Everything from the line containing "pink slope D6:E6" through the last line of the records below should be printed exactly, please, and nothing else.

*** Block opens ***

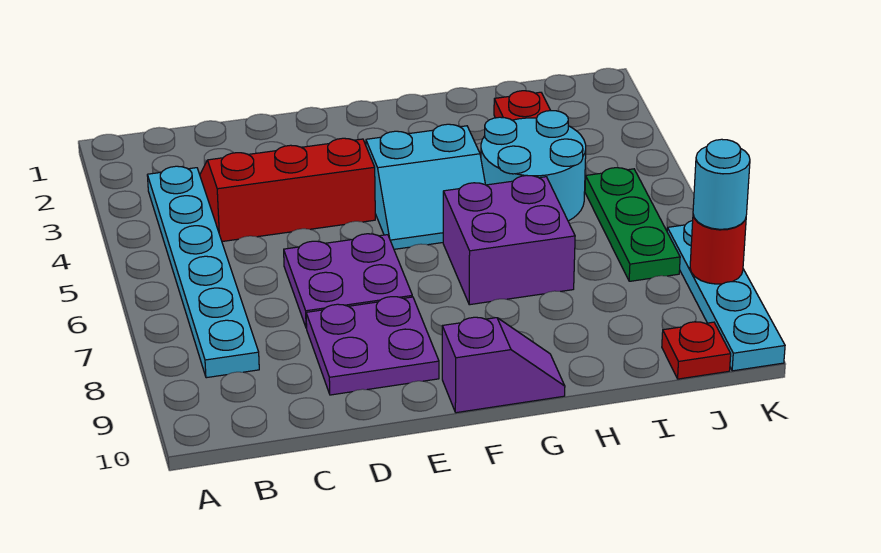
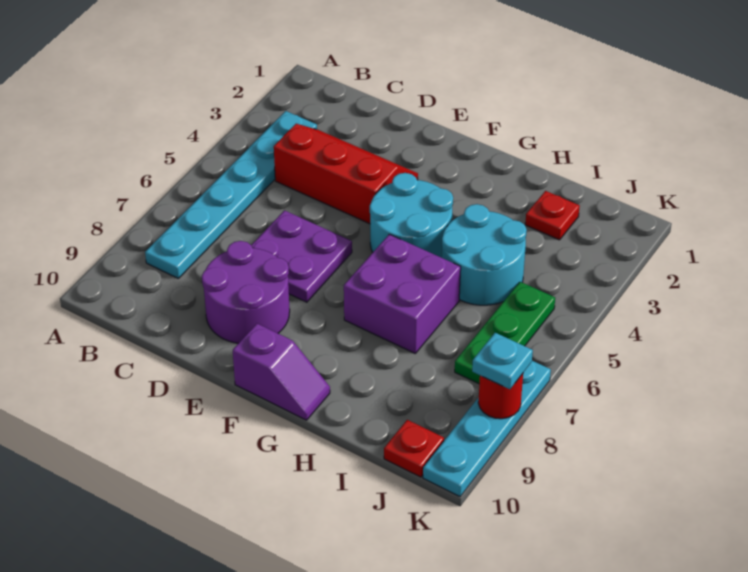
purple plate D8:E9 level 1 -> purple round brick D8:E9 level 1
cyan slope F4:G5 level 1 top 4 -> cyan round brick F4:G5 level 1
cyan round brick K8 level 3 -> cyan plate K8 level 3

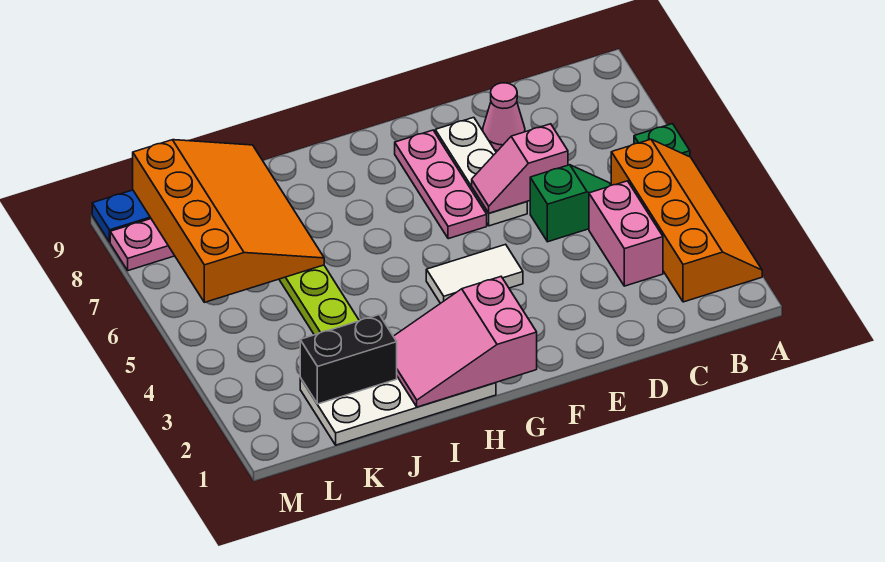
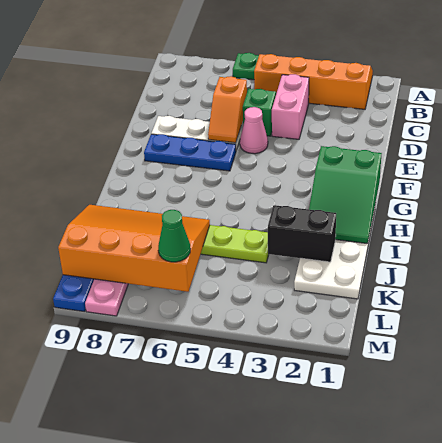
pink brick C3:C4 level 1 -> pink brick C4:D4 level 1
pink slope D6:E6 level 2 top D -> orange slope D6:E6 level 2 top D
pink cone D8 level 1 -> pink cone E5 level 1
white tile F4:G4 level 1 -> none
pink plate F6:F8 level 1 -> blue plate F6:F8 level 1
pink slope G1:I2 level 2 top G -> green slope G1:I2 level 2 top G
black brick J2:K2 level 2 -> black brick J2:J3 level 2
none -> green cone L6 level 3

*** Block closes ***

**EXPECTED ANSWER:**
pink slope D6:E6 level 2 top D -> orange slope D6:E6 level 2 top D
pink cone D8 level 1 -> pink cone E5 level 1
white tile F4:G4 level 1 -> none
pink plate F6:F8 level 1 -> blue plate F6:F8 level 1
pink slope G1:I2 level 2 top G -> green slope G1:I2 level 2 top G
black brick J2:K2 level 2 -> black brick J2:J3 level 2
none -> green cone L6 level 3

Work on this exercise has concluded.